DATA LISTING START

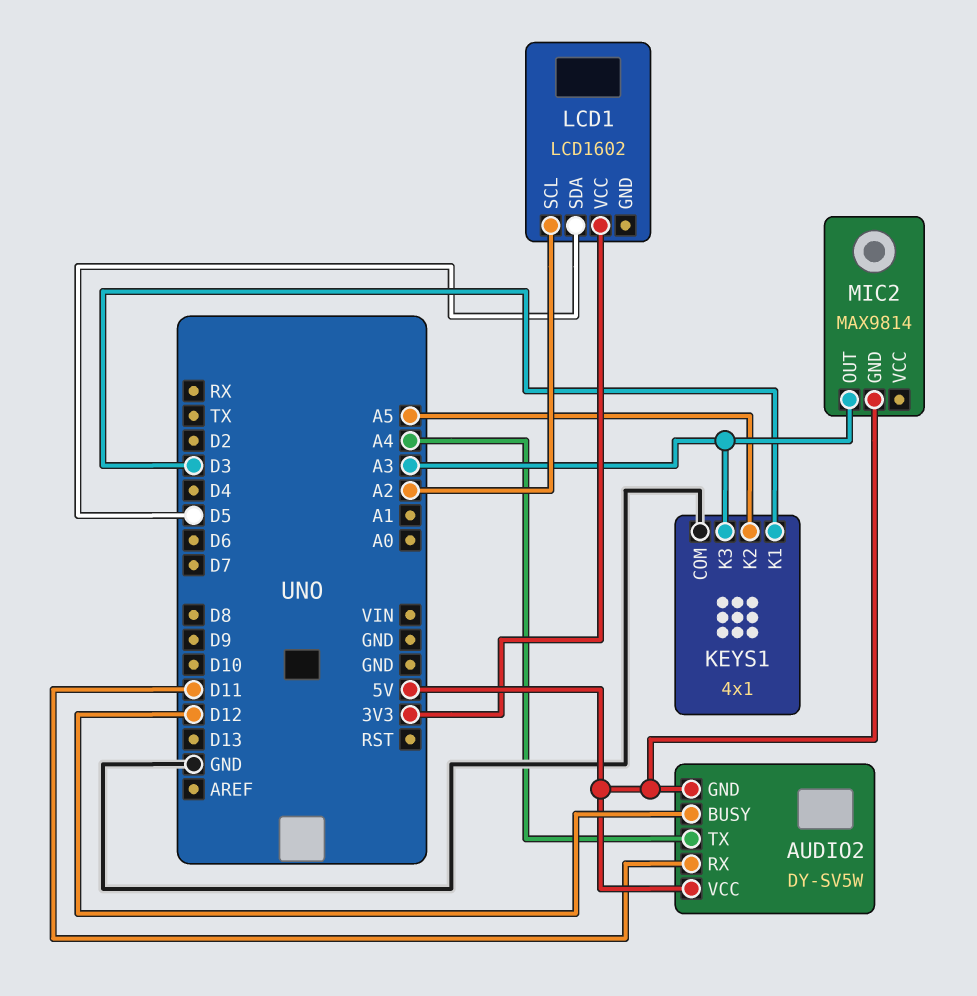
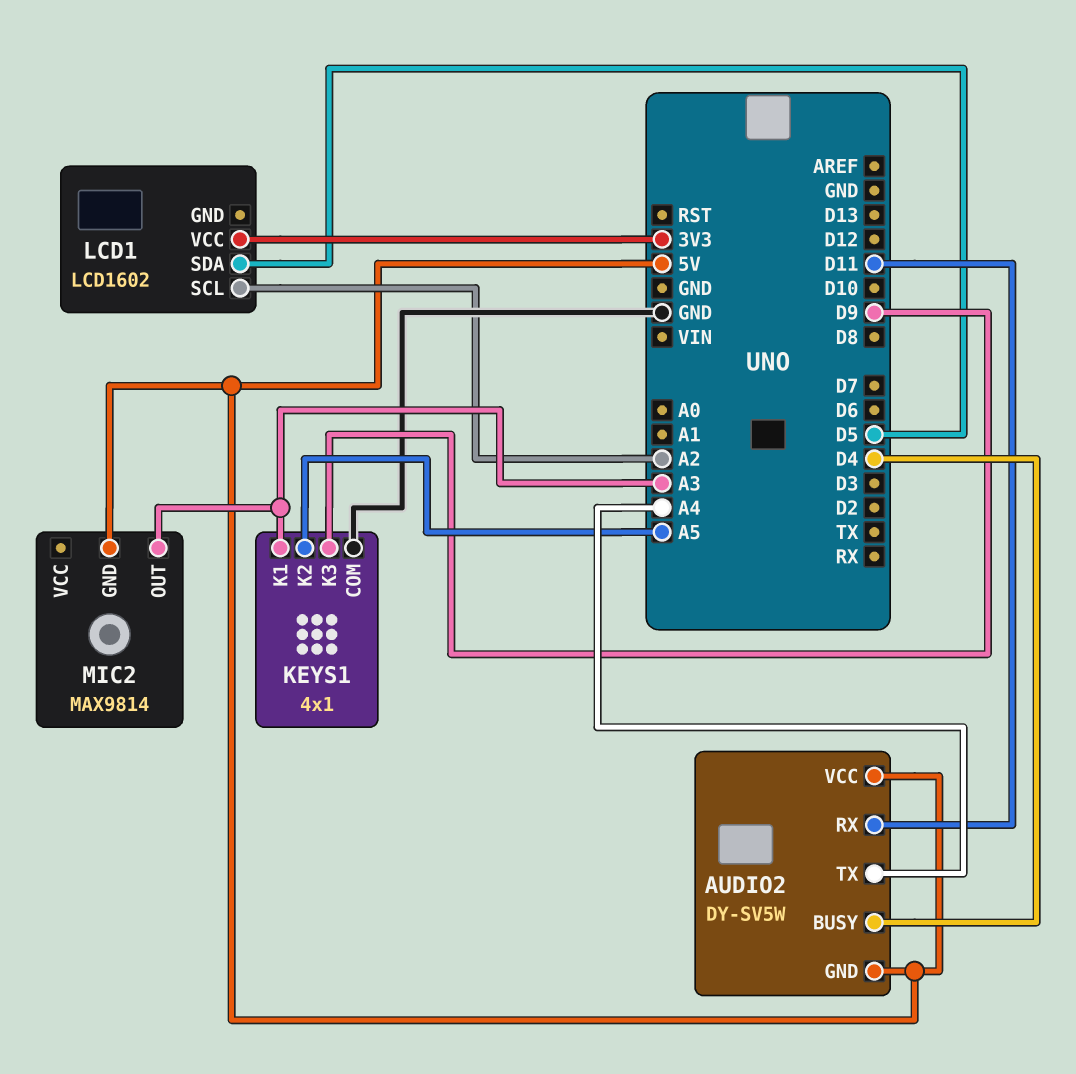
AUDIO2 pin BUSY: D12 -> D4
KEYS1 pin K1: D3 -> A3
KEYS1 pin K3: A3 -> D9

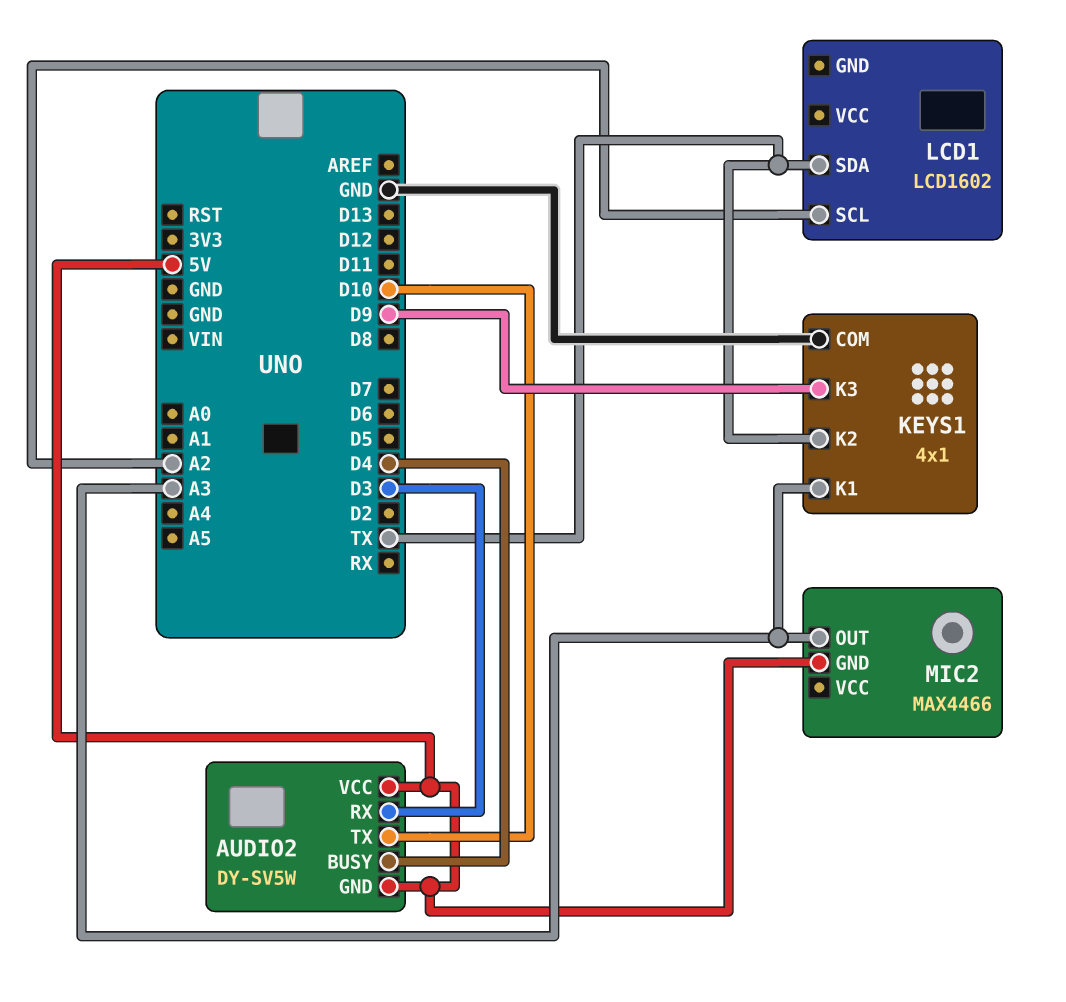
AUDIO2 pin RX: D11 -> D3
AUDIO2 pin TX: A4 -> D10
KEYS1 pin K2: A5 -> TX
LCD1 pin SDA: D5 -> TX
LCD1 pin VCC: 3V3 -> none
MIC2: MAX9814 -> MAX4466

DATA LISTING END
DATA LISTING START

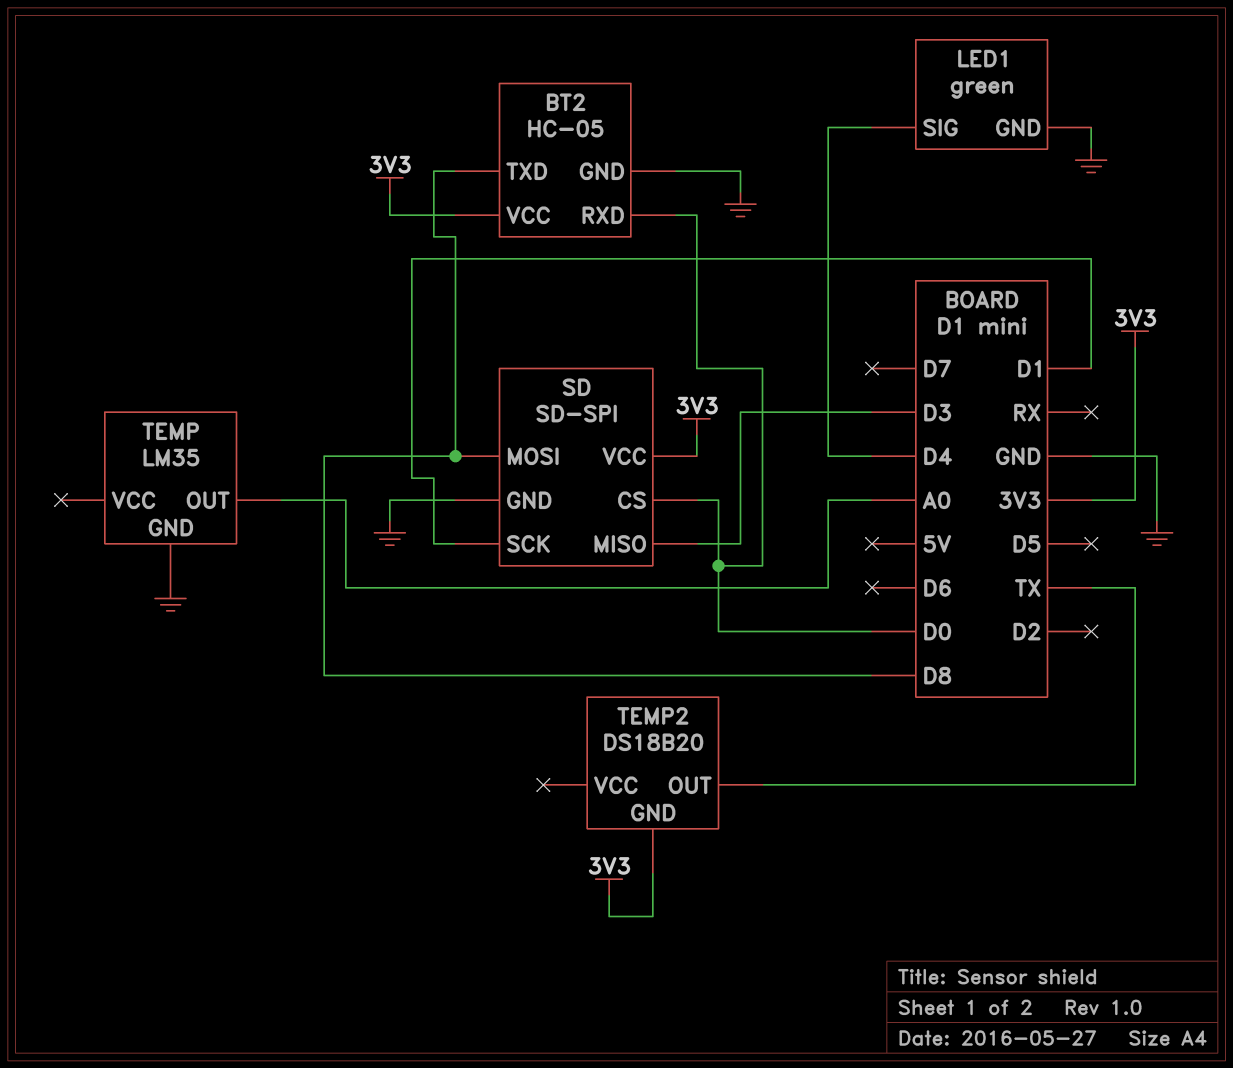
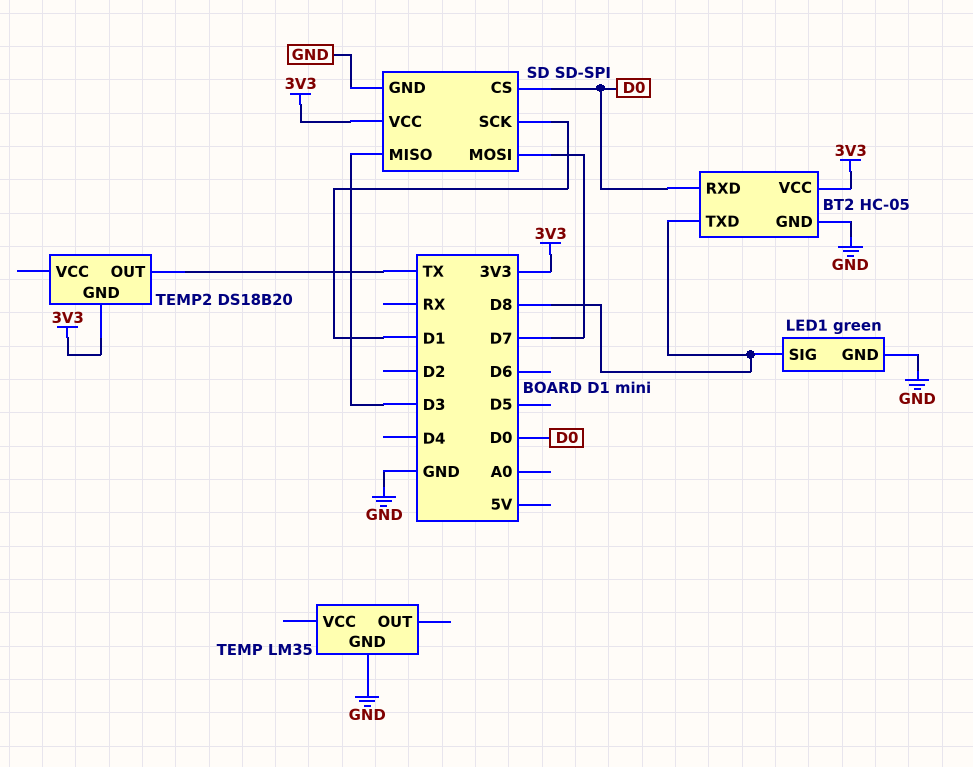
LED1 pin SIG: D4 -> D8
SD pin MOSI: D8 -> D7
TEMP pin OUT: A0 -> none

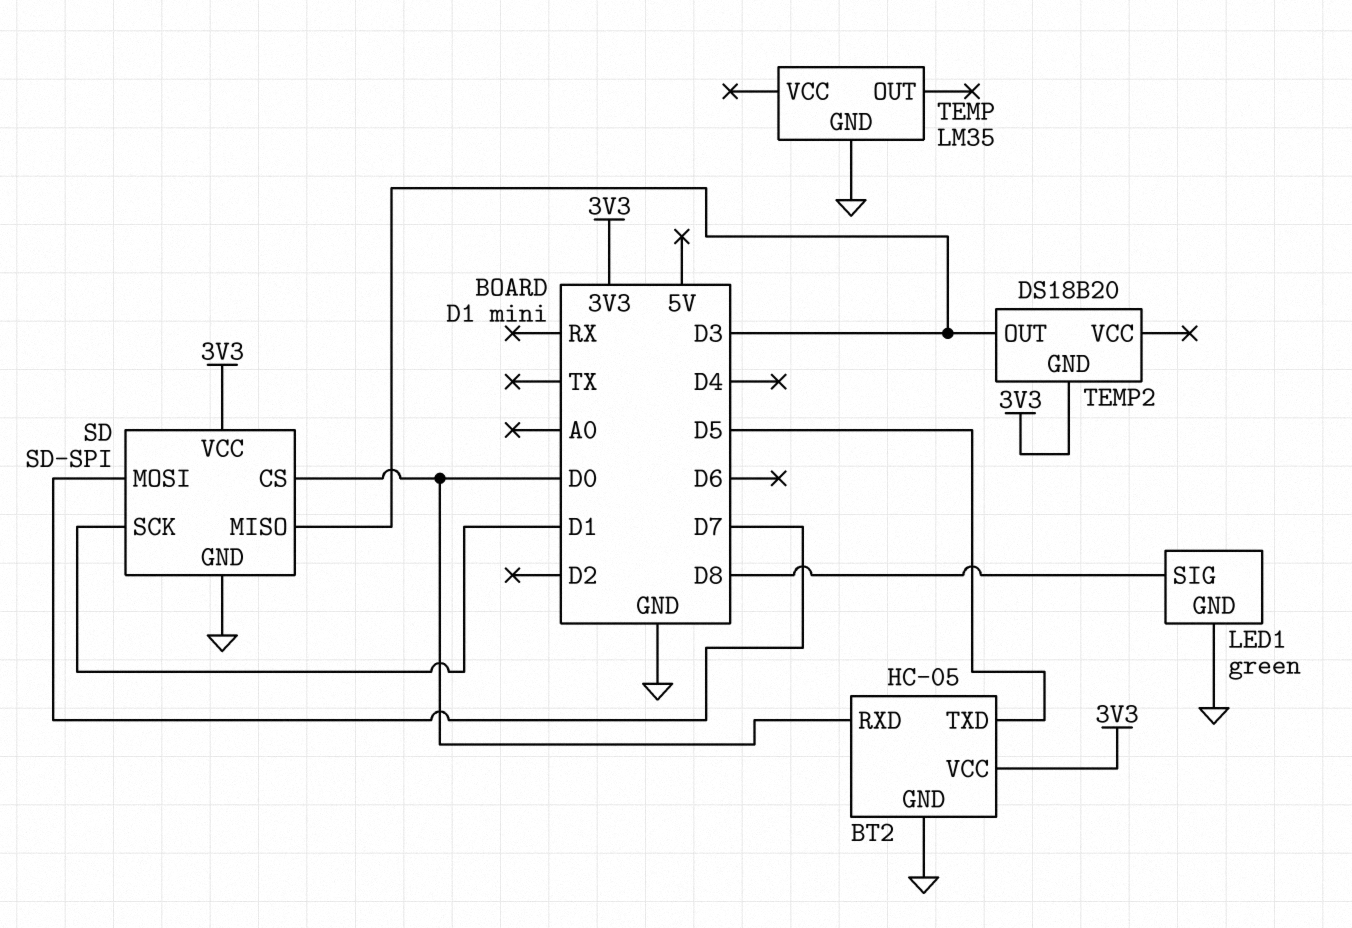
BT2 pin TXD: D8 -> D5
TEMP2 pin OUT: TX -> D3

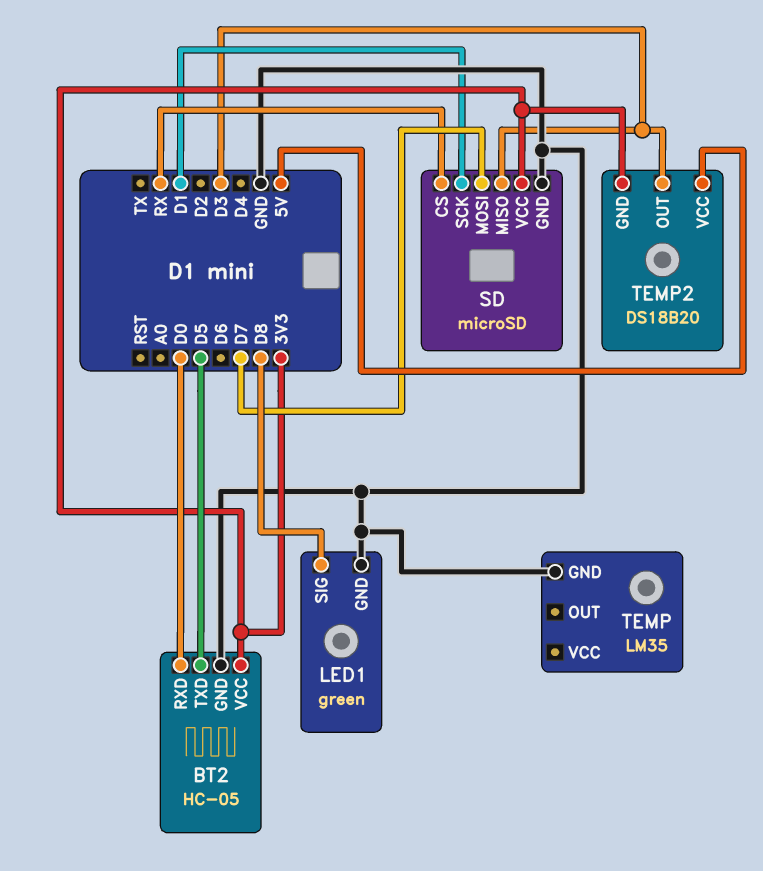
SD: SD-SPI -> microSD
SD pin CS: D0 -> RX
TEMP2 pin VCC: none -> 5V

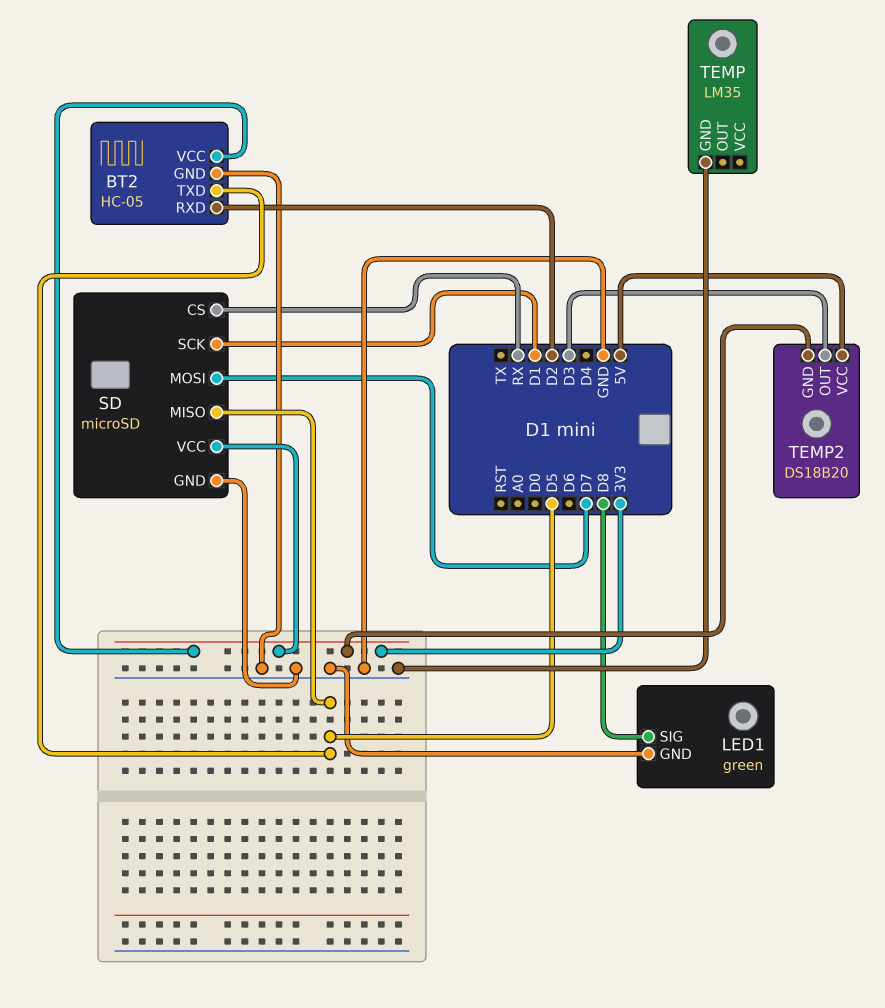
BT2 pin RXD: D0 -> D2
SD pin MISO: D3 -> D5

DATA LISTING END

WHAT YOU HAVE TO DO → Out of the records above, please copy exactly the lines from the line with "SD: SD-SPI -> microSD" up to and including the line with "SD pin MISO: D3 -> D5", minus the pictures.

OUTPUT BELOW →
SD: SD-SPI -> microSD
SD pin CS: D0 -> RX
TEMP2 pin VCC: none -> 5V

BT2 pin RXD: D0 -> D2
SD pin MISO: D3 -> D5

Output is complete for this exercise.